Without including any pictures, write out all the entries exactly.
======== SOURCE DATA ========
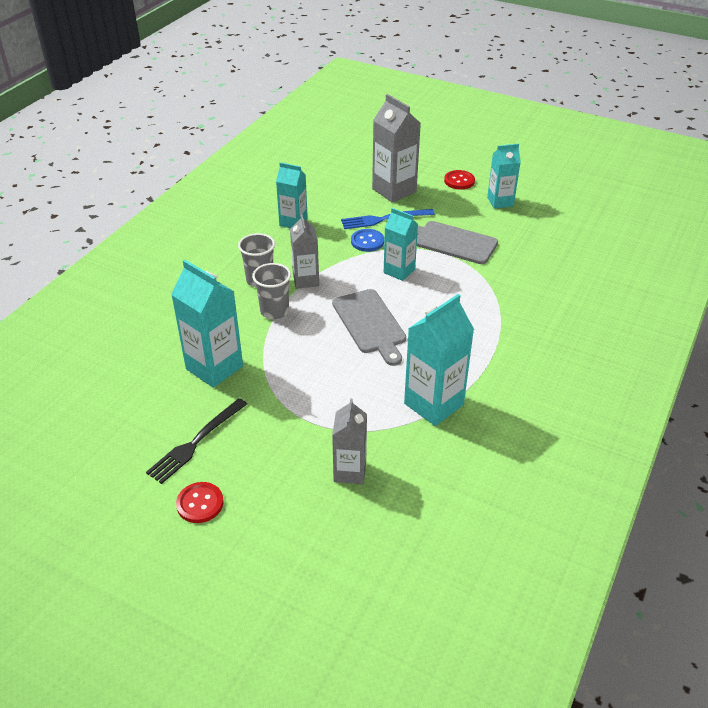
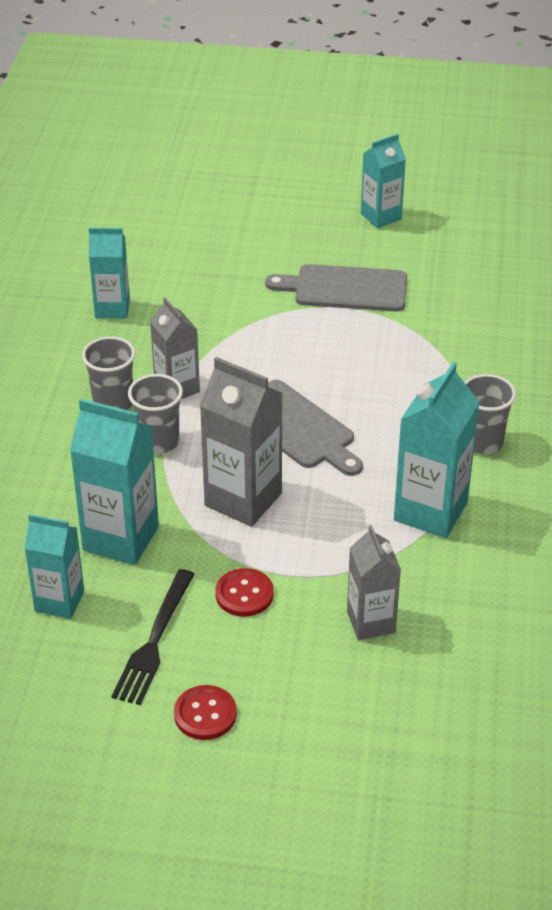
camera: 20 degrees left, 0 degrees up
(367, 241) = (231, 313): blue button -> none
(384, 219) = (237, 276): blue fork -> none
(394, 190) = (229, 230): grey carton -> grey carton (243, 499)
(399, 271) = (296, 346): turquoise carton -> turquoise carton (59, 601)
(459, 181) = (311, 197): red button -> red button (244, 594)
(496, 365) = (482, 442): none -> grey cup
========
**WRITTEN ANSWER**:
camera: 20 degrees left, 0 degrees up
(367, 241) = (231, 313): blue button -> none
(384, 219) = (237, 276): blue fork -> none
(394, 190) = (229, 230): grey carton -> grey carton (243, 499)
(399, 271) = (296, 346): turquoise carton -> turquoise carton (59, 601)
(459, 181) = (311, 197): red button -> red button (244, 594)
(496, 365) = (482, 442): none -> grey cup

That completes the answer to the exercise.